**** Data for processing ****

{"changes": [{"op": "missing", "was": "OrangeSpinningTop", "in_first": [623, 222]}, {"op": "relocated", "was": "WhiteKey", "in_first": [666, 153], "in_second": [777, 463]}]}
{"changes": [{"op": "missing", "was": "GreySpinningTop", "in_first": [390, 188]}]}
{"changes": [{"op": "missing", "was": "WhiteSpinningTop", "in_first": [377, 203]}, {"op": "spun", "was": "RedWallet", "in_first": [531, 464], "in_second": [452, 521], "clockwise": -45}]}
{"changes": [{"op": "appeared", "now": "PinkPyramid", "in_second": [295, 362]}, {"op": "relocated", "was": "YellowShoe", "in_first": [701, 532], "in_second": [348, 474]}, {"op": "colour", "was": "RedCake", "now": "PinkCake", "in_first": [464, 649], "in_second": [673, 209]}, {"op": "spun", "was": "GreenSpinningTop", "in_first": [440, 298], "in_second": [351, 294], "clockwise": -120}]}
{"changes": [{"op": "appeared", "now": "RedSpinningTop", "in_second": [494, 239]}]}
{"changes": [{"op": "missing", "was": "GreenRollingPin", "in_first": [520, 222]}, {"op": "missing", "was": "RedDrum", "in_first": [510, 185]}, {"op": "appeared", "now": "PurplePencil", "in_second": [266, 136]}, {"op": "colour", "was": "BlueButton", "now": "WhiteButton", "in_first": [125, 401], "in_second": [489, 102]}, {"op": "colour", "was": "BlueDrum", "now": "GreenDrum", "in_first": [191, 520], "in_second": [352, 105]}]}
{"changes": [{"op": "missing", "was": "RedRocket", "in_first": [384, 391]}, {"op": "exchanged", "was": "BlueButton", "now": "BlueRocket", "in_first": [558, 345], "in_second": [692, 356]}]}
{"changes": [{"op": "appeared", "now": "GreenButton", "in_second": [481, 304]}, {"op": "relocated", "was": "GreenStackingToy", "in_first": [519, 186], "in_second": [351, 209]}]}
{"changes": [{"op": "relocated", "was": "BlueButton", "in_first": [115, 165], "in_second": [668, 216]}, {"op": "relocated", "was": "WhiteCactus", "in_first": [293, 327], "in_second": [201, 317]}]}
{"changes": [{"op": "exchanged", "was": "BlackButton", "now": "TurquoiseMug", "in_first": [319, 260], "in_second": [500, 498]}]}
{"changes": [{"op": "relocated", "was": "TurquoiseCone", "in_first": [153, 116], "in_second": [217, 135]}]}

****

§ **What to produce**: Transcribe every line of the records, keeping each one exact.

§ **Result**:
{"changes": [{"op": "missing", "was": "OrangeSpinningTop", "in_first": [623, 222]}, {"op": "relocated", "was": "WhiteKey", "in_first": [666, 153], "in_second": [777, 463]}]}
{"changes": [{"op": "missing", "was": "GreySpinningTop", "in_first": [390, 188]}]}
{"changes": [{"op": "missing", "was": "WhiteSpinningTop", "in_first": [377, 203]}, {"op": "spun", "was": "RedWallet", "in_first": [531, 464], "in_second": [452, 521], "clockwise": -45}]}
{"changes": [{"op": "appeared", "now": "PinkPyramid", "in_second": [295, 362]}, {"op": "relocated", "was": "YellowShoe", "in_first": [701, 532], "in_second": [348, 474]}, {"op": "colour", "was": "RedCake", "now": "PinkCake", "in_first": [464, 649], "in_second": [673, 209]}, {"op": "spun", "was": "GreenSpinningTop", "in_first": [440, 298], "in_second": [351, 294], "clockwise": -120}]}
{"changes": [{"op": "appeared", "now": "RedSpinningTop", "in_second": [494, 239]}]}
{"changes": [{"op": "missing", "was": "GreenRollingPin", "in_first": [520, 222]}, {"op": "missing", "was": "RedDrum", "in_first": [510, 185]}, {"op": "appeared", "now": "PurplePencil", "in_second": [266, 136]}, {"op": "colour", "was": "BlueButton", "now": "WhiteButton", "in_first": [125, 401], "in_second": [489, 102]}, {"op": "colour", "was": "BlueDrum", "now": "GreenDrum", "in_first": [191, 520], "in_second": [352, 105]}]}
{"changes": [{"op": "missing", "was": "RedRocket", "in_first": [384, 391]}, {"op": "exchanged", "was": "BlueButton", "now": "BlueRocket", "in_first": [558, 345], "in_second": [692, 356]}]}
{"changes": [{"op": "appeared", "now": "GreenButton", "in_second": [481, 304]}, {"op": "relocated", "was": "GreenStackingToy", "in_first": [519, 186], "in_second": [351, 209]}]}
{"changes": [{"op": "relocated", "was": "BlueButton", "in_first": [115, 165], "in_second": [668, 216]}, {"op": "relocated", "was": "WhiteCactus", "in_first": [293, 327], "in_second": [201, 317]}]}
{"changes": [{"op": "exchanged", "was": "BlackButton", "now": "TurquoiseMug", "in_first": [319, 260], "in_second": [500, 498]}]}
{"changes": [{"op": "relocated", "was": "TurquoiseCone", "in_first": [153, 116], "in_second": [217, 135]}]}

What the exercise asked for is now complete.